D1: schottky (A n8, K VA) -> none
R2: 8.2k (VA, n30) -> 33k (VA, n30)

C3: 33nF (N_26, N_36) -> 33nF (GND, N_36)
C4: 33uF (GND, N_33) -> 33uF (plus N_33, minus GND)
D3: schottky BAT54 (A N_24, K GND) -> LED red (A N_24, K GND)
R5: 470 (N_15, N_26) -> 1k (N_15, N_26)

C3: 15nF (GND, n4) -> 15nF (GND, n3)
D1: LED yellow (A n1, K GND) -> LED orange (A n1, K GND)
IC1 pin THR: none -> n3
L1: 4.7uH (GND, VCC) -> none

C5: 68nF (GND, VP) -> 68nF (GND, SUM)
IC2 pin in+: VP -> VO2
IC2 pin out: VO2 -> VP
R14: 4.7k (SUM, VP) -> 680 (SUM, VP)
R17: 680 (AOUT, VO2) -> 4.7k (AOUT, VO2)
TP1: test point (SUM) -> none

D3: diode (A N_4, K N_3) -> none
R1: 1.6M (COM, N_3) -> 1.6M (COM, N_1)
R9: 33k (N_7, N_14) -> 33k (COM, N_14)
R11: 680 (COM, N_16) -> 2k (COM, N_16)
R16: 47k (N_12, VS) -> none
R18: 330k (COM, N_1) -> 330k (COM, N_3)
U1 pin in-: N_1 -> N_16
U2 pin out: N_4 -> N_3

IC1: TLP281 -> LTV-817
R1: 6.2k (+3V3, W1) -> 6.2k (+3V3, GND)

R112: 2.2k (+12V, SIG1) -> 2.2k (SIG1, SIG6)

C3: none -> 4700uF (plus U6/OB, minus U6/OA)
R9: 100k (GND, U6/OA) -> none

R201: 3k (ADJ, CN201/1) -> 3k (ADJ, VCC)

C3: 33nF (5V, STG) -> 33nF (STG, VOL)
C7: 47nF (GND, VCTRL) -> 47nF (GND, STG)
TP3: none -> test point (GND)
:::::
| Directions |
Having read the entries above, restate them all word for word.

| Response to this exercise |
D1: schottky (A n8, K VA) -> none
R2: 8.2k (VA, n30) -> 33k (VA, n30)

C3: 33nF (N_26, N_36) -> 33nF (GND, N_36)
C4: 33uF (GND, N_33) -> 33uF (plus N_33, minus GND)
D3: schottky BAT54 (A N_24, K GND) -> LED red (A N_24, K GND)
R5: 470 (N_15, N_26) -> 1k (N_15, N_26)

C3: 15nF (GND, n4) -> 15nF (GND, n3)
D1: LED yellow (A n1, K GND) -> LED orange (A n1, K GND)
IC1 pin THR: none -> n3
L1: 4.7uH (GND, VCC) -> none

C5: 68nF (GND, VP) -> 68nF (GND, SUM)
IC2 pin in+: VP -> VO2
IC2 pin out: VO2 -> VP
R14: 4.7k (SUM, VP) -> 680 (SUM, VP)
R17: 680 (AOUT, VO2) -> 4.7k (AOUT, VO2)
TP1: test point (SUM) -> none

D3: diode (A N_4, K N_3) -> none
R1: 1.6M (COM, N_3) -> 1.6M (COM, N_1)
R9: 33k (N_7, N_14) -> 33k (COM, N_14)
R11: 680 (COM, N_16) -> 2k (COM, N_16)
R16: 47k (N_12, VS) -> none
R18: 330k (COM, N_1) -> 330k (COM, N_3)
U1 pin in-: N_1 -> N_16
U2 pin out: N_4 -> N_3

IC1: TLP281 -> LTV-817
R1: 6.2k (+3V3, W1) -> 6.2k (+3V3, GND)

R112: 2.2k (+12V, SIG1) -> 2.2k (SIG1, SIG6)

C3: none -> 4700uF (plus U6/OB, minus U6/OA)
R9: 100k (GND, U6/OA) -> none

R201: 3k (ADJ, CN201/1) -> 3k (ADJ, VCC)

C3: 33nF (5V, STG) -> 33nF (STG, VOL)
C7: 47nF (GND, VCTRL) -> 47nF (GND, STG)
TP3: none -> test point (GND)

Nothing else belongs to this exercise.